• [Work instructions] Begin at the top of the records below and return each line exactly through the line with "(420, 432) = (634, 454): pink". Skip pictures.

Before-and-after scene images
---*---

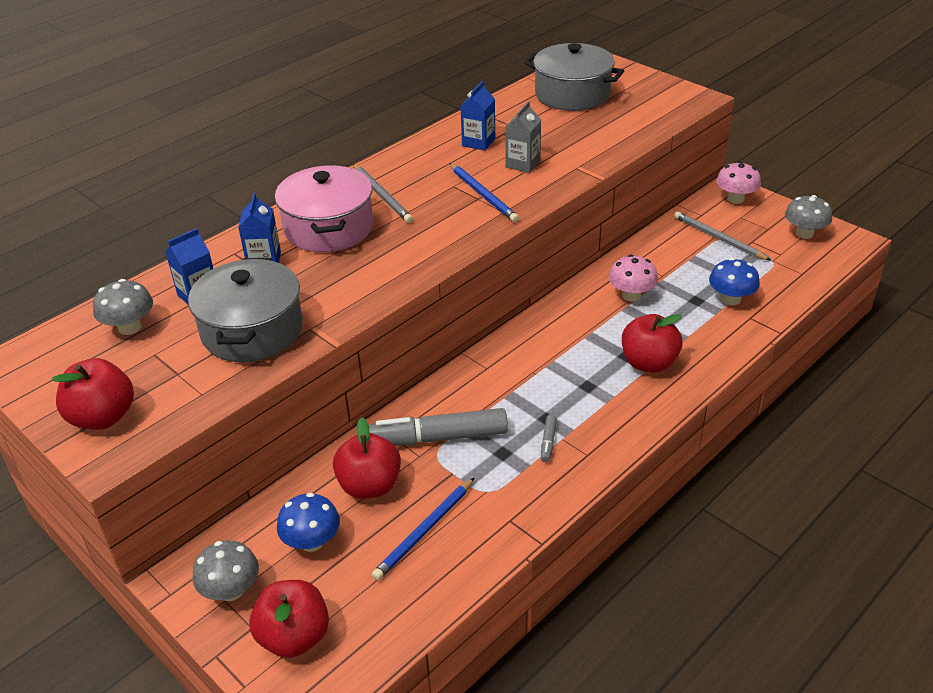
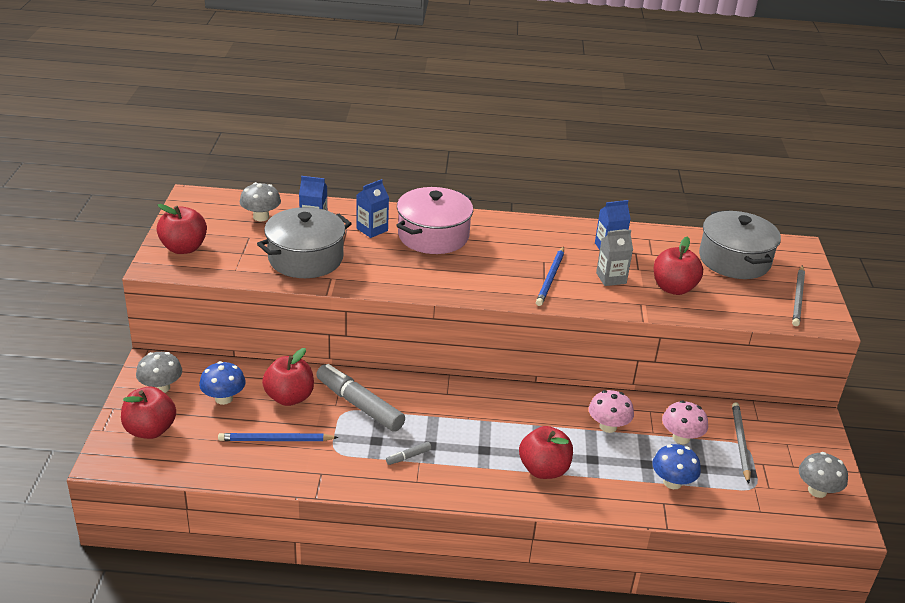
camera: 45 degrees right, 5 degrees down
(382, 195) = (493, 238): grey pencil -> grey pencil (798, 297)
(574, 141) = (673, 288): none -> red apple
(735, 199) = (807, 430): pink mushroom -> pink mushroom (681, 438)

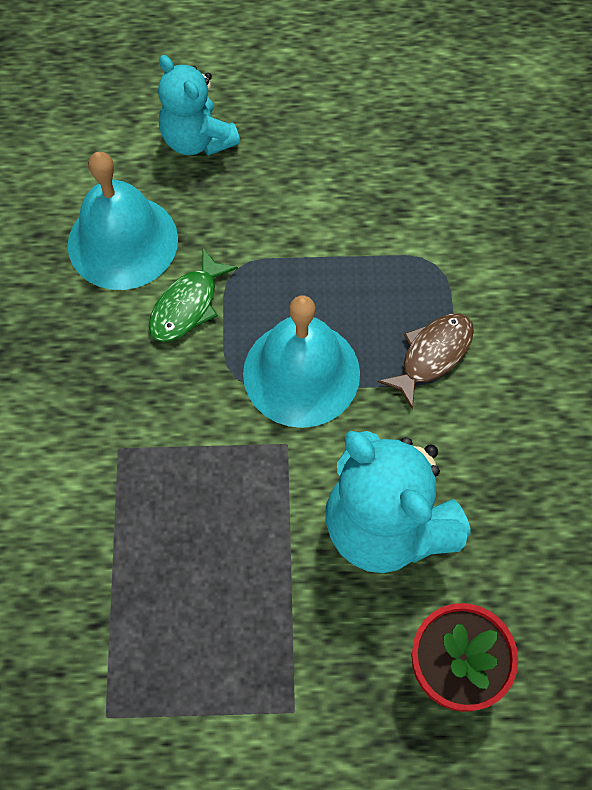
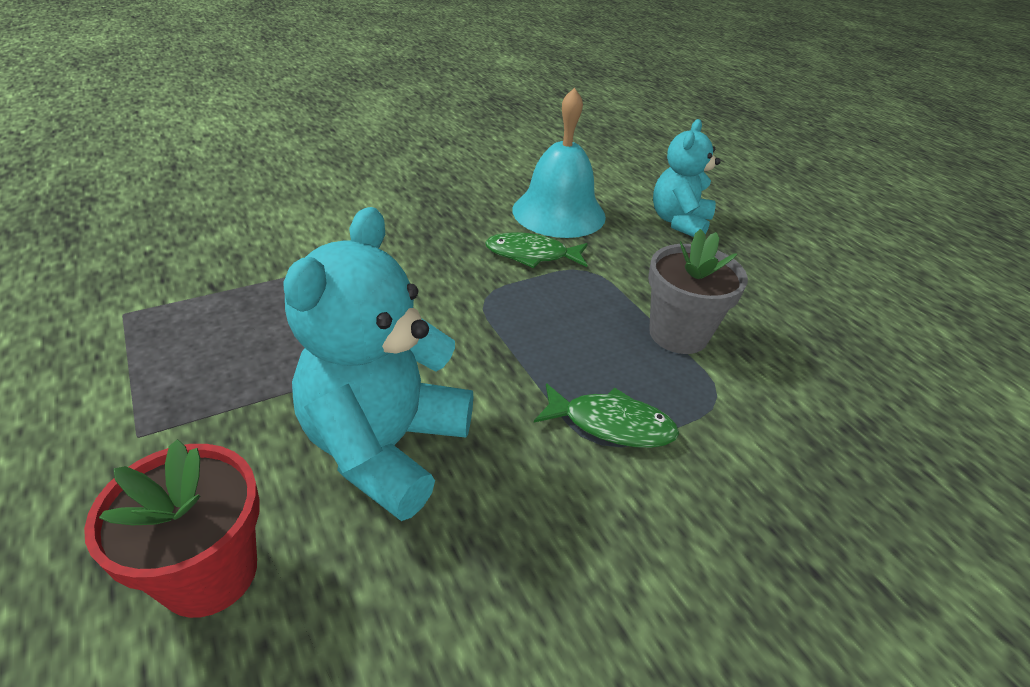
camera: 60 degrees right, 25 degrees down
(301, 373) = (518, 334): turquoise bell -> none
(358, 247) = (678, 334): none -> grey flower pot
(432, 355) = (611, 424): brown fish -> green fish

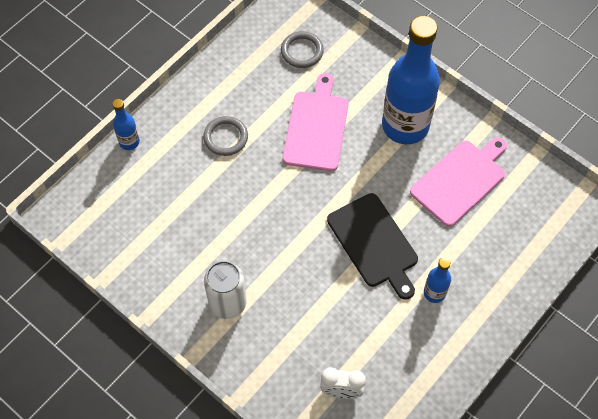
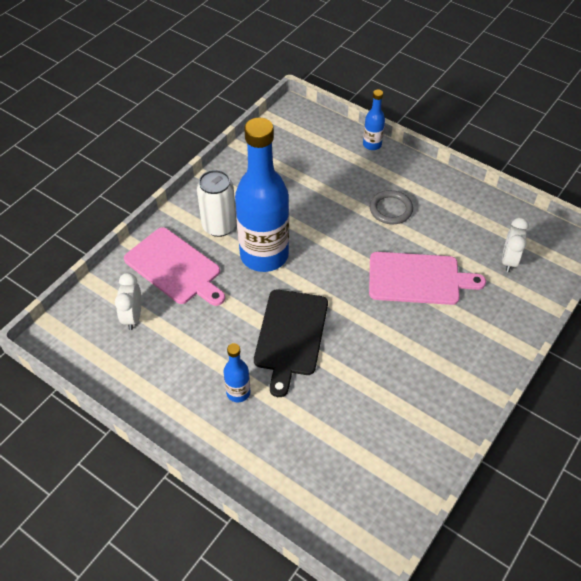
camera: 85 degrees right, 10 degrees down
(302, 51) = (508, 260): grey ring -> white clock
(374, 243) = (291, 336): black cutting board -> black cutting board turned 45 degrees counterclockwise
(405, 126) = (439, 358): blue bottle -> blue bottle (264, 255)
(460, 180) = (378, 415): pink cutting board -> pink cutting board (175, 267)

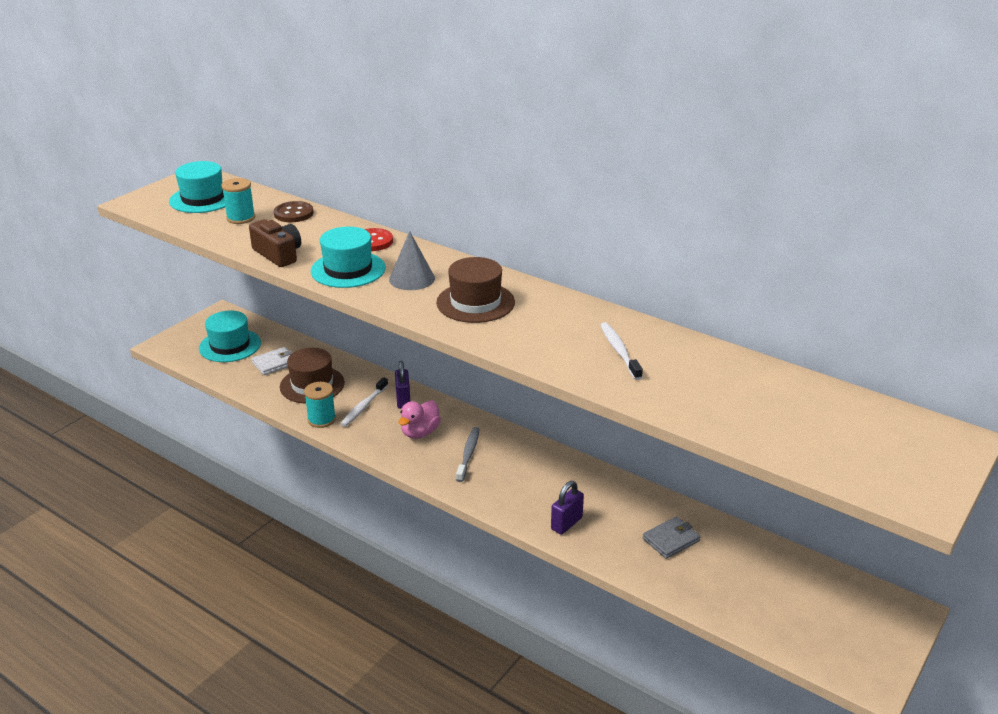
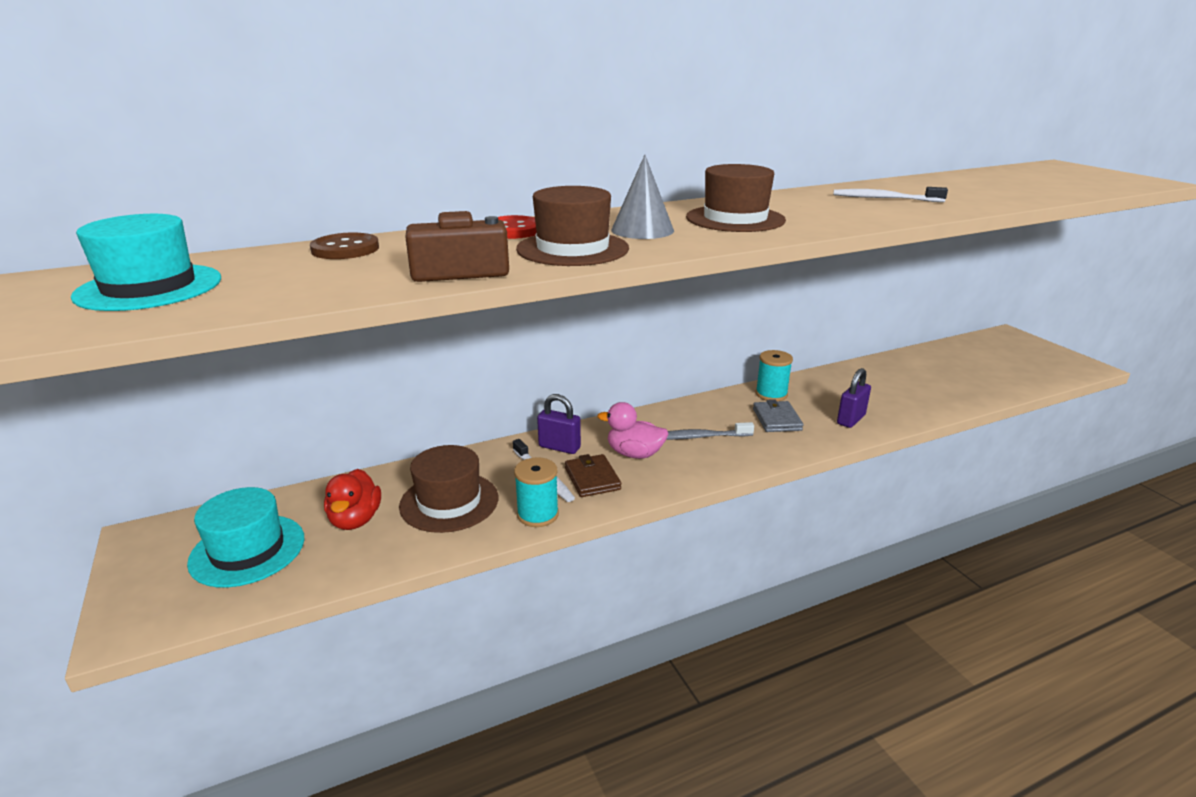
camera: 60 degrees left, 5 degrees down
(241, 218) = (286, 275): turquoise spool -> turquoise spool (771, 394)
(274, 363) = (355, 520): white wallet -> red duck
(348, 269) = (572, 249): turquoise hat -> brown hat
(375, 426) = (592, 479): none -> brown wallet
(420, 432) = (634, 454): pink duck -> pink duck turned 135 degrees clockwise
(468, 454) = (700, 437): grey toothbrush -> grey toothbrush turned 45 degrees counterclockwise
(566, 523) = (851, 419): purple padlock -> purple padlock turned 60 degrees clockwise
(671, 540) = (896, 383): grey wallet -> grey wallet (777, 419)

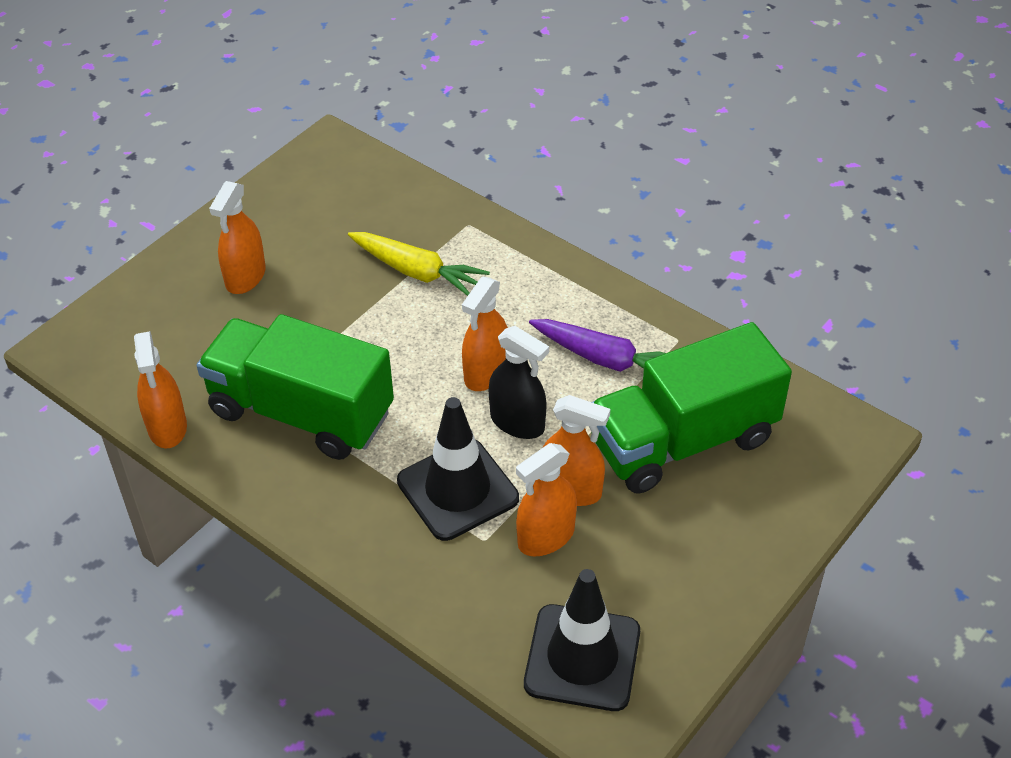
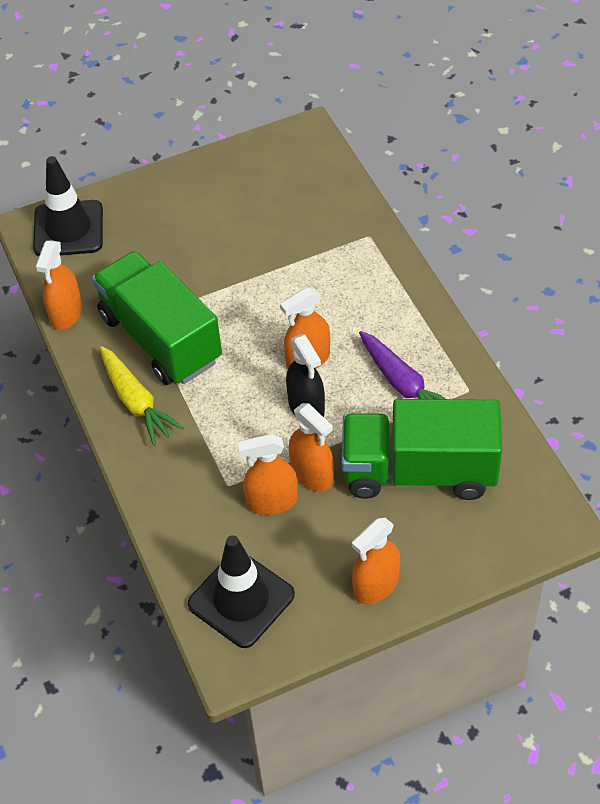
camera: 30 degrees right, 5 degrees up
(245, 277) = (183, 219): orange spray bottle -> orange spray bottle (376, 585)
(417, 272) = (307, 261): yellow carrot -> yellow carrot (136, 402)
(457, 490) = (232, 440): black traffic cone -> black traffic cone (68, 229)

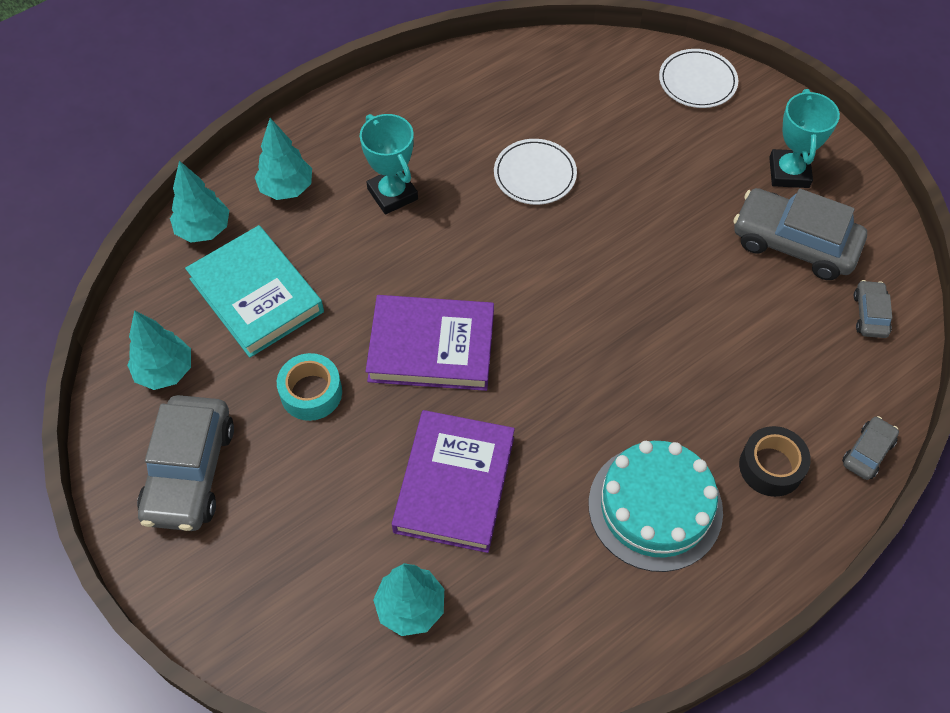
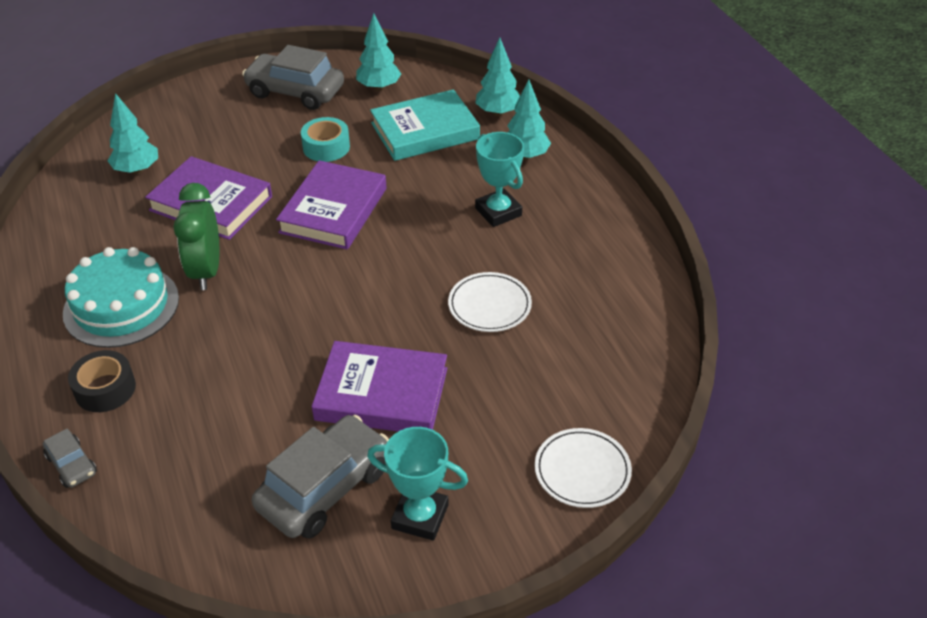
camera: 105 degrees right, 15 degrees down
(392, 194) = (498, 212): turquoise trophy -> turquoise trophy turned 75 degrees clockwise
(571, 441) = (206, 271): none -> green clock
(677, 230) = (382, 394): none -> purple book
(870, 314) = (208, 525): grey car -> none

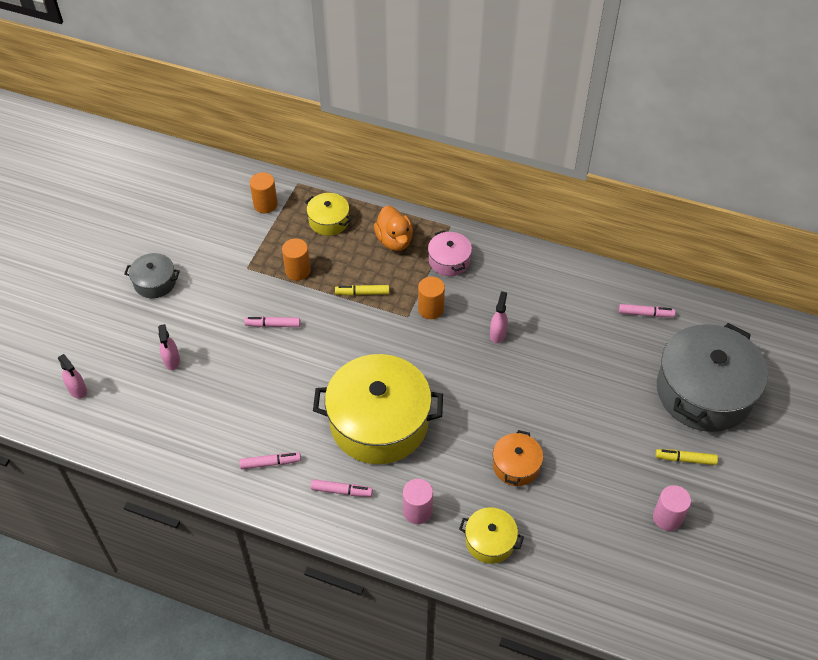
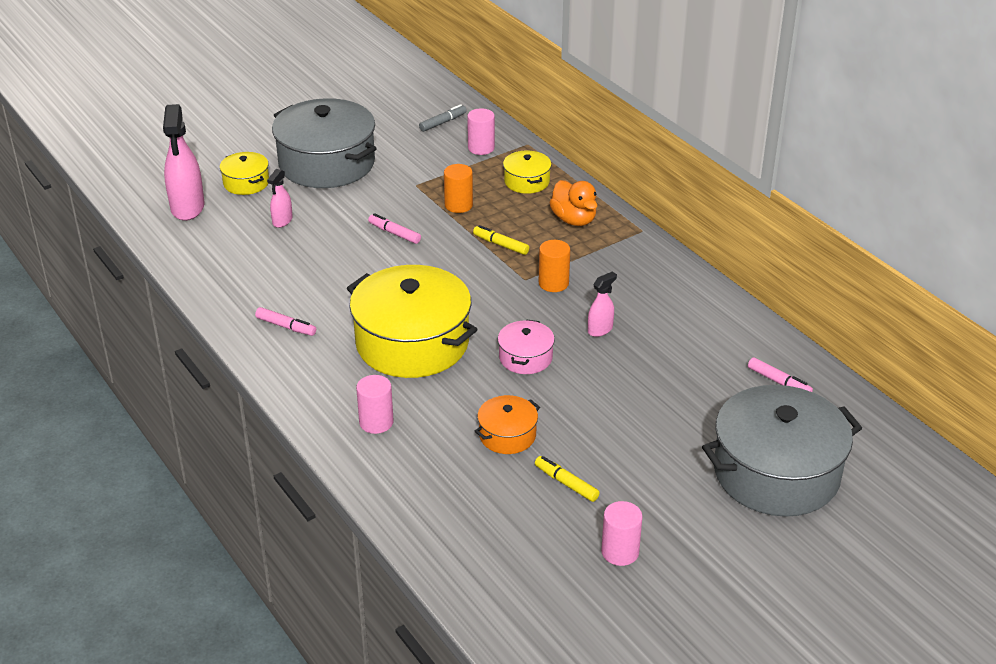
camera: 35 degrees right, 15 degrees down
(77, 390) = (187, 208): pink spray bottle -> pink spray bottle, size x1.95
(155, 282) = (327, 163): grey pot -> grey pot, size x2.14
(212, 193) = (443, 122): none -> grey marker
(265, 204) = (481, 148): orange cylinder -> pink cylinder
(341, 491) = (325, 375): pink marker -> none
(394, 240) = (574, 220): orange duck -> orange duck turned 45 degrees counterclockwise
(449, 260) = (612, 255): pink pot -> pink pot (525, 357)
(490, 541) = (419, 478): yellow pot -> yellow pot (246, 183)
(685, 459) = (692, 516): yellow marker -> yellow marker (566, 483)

---*---

• [Response area]
camera: 45 degrees right, 5 degrees down
(382, 195) = (493, 238): grey pencil -> grey pencil (798, 297)
(574, 141) = (673, 288): none -> red apple
(735, 199) = (807, 430): pink mushroom -> pink mushroom (681, 438)

camera: 60 degrees right, 25 degrees down
(301, 373) = (518, 334): turquoise bell -> none
(358, 247) = (678, 334): none -> grey flower pot
(432, 355) = (611, 424): brown fish -> green fish

camera: 85 degrees right, 10 degrees down
(302, 51) = (508, 260): grey ring -> white clock
(374, 243) = (291, 336): black cutting board -> black cutting board turned 45 degrees counterclockwise
(405, 126) = (439, 358): blue bottle -> blue bottle (264, 255)
(460, 180) = (378, 415): pink cutting board -> pink cutting board (175, 267)

camera: 60 degrees left, 5 degrees down
(241, 218) = (286, 275): turquoise spool -> turquoise spool (771, 394)
(274, 363) = (355, 520): white wallet -> red duck
(348, 269) = (572, 249): turquoise hat -> brown hat
(375, 426) = (592, 479): none -> brown wallet
(420, 432) = (634, 454): pink duck -> pink duck turned 135 degrees clockwise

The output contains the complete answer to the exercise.